■ Problem statement: From the data below, copy exactly the lines that lie between the one holding "D3: LED green" and the one holding "U2 pin VSS: VA -> GND", including both, and nothing more.

■ Recorded information:
***

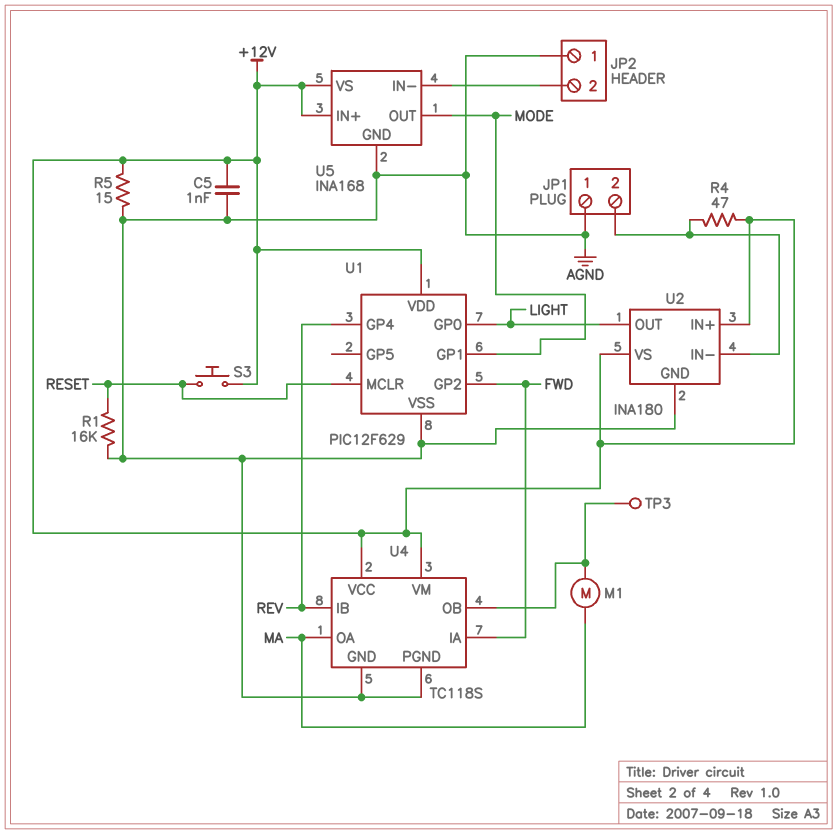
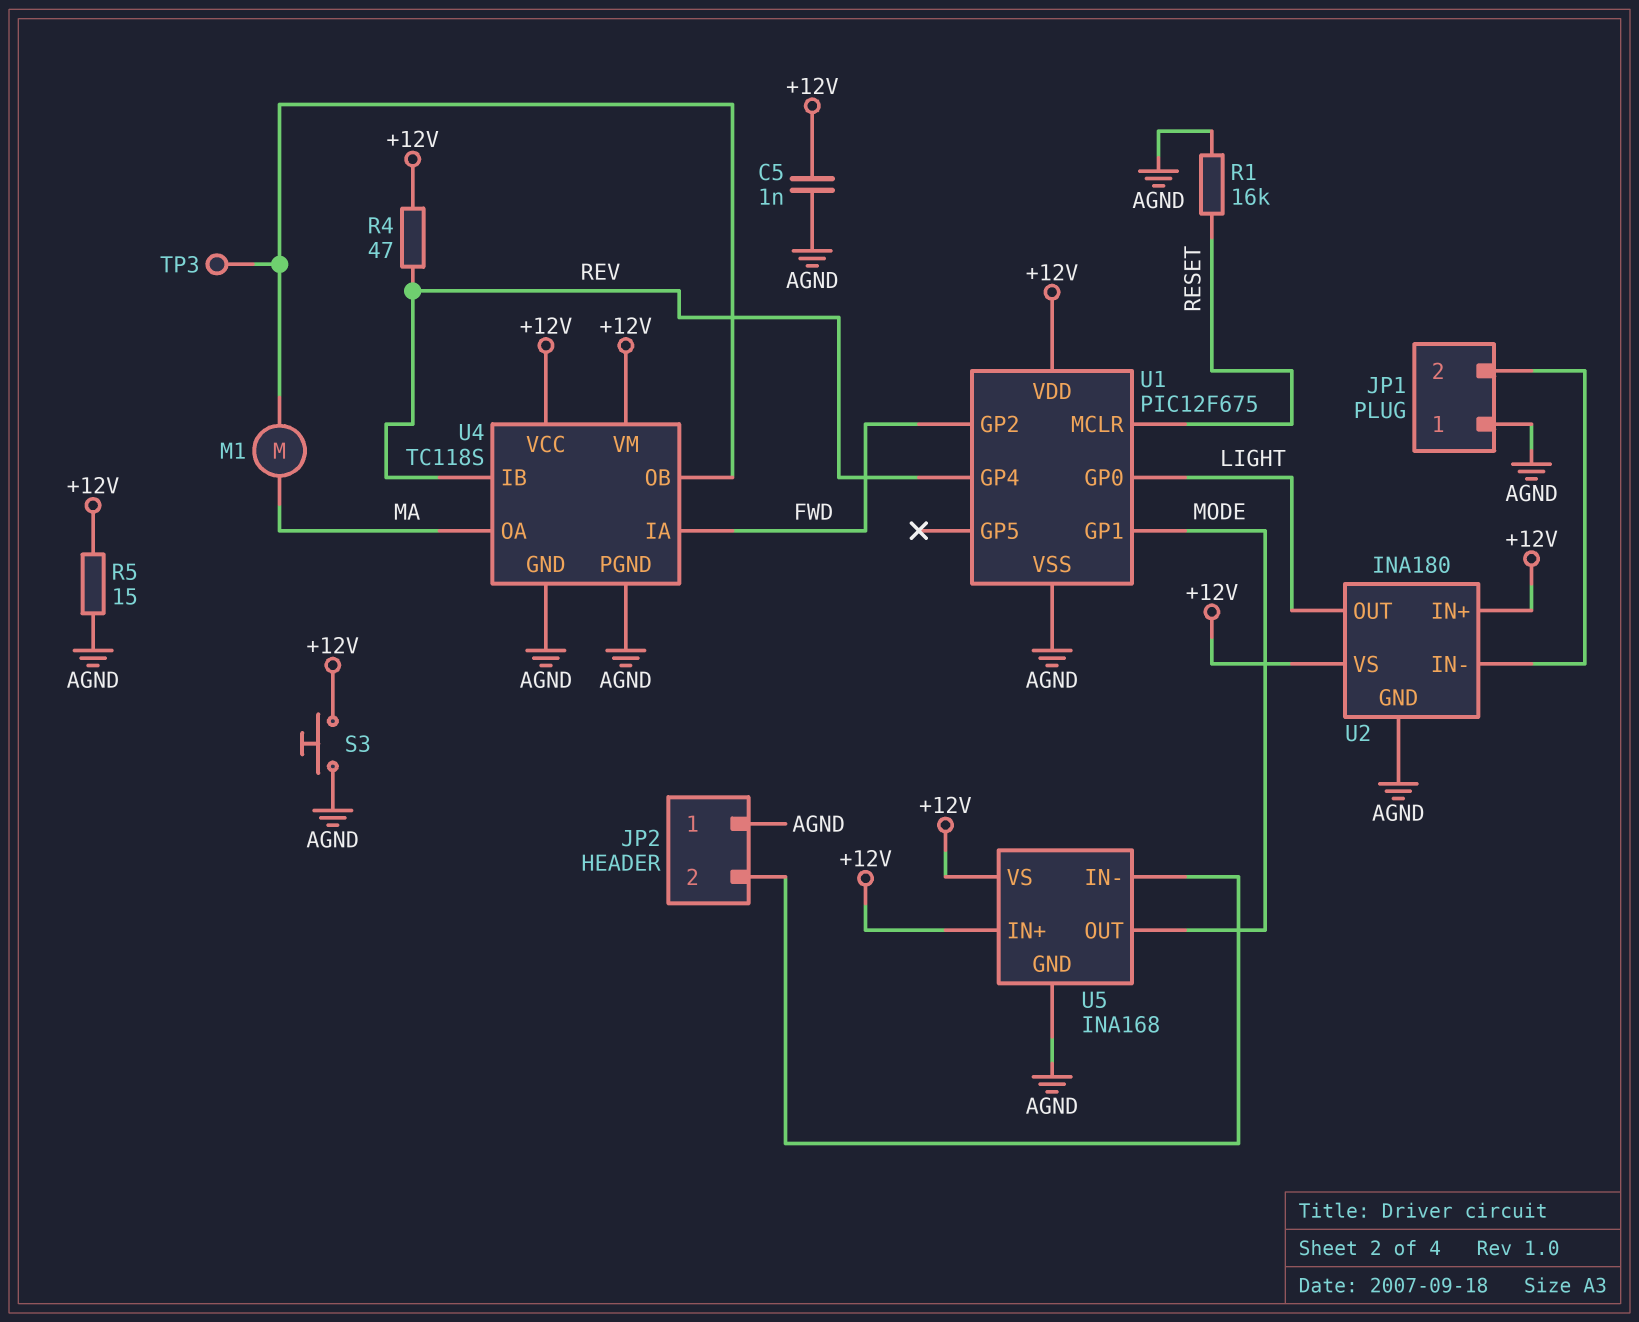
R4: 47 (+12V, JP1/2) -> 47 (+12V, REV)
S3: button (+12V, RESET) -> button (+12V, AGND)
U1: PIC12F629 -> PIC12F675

***

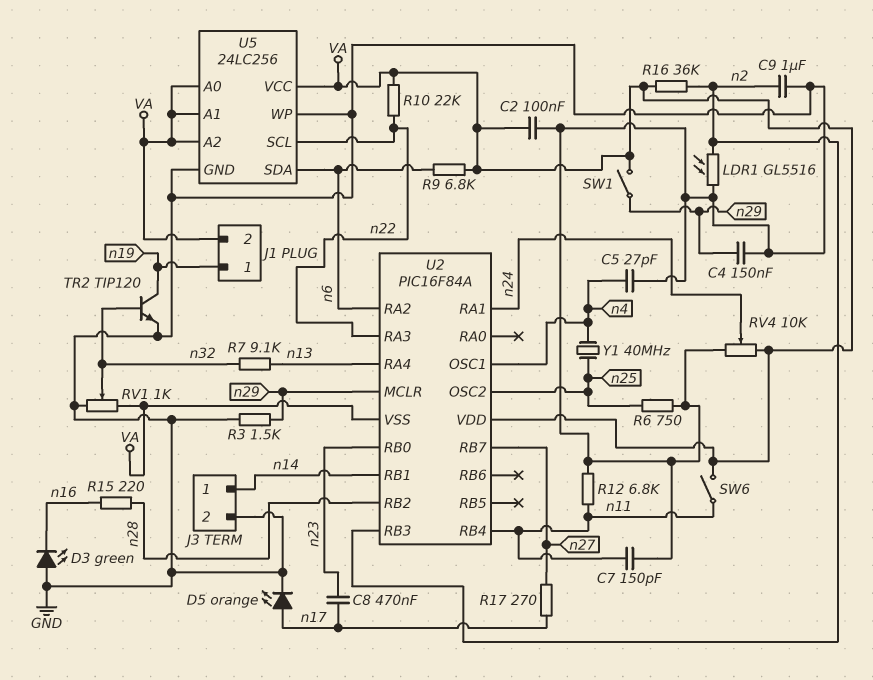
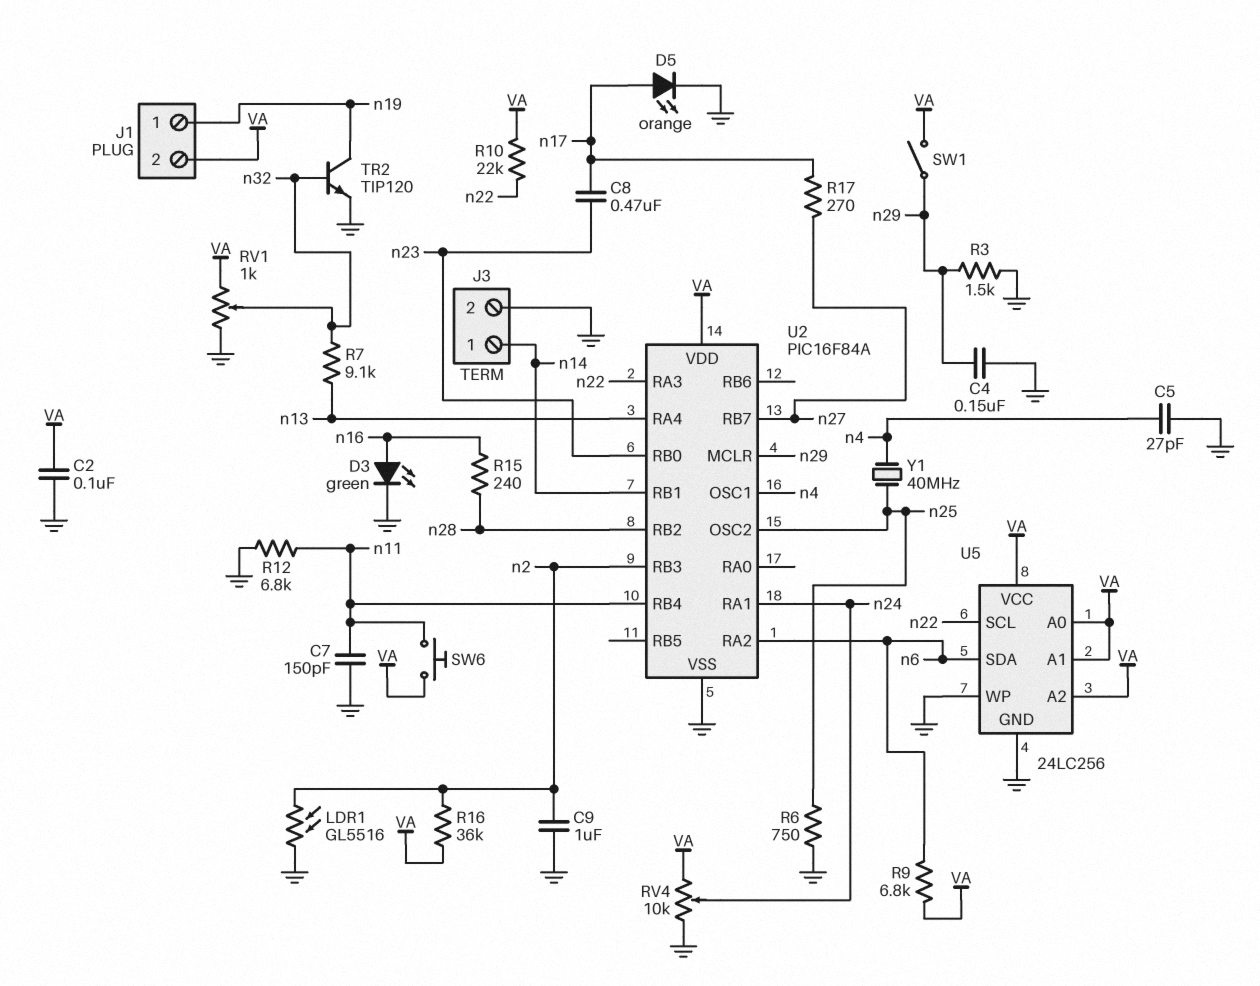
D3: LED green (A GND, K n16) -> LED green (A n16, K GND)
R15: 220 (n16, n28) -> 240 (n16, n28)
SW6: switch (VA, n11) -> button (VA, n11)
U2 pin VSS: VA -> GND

***

■ Solved problem:
D3: LED green (A GND, K n16) -> LED green (A n16, K GND)
R15: 220 (n16, n28) -> 240 (n16, n28)
SW6: switch (VA, n11) -> button (VA, n11)
U2 pin VSS: VA -> GND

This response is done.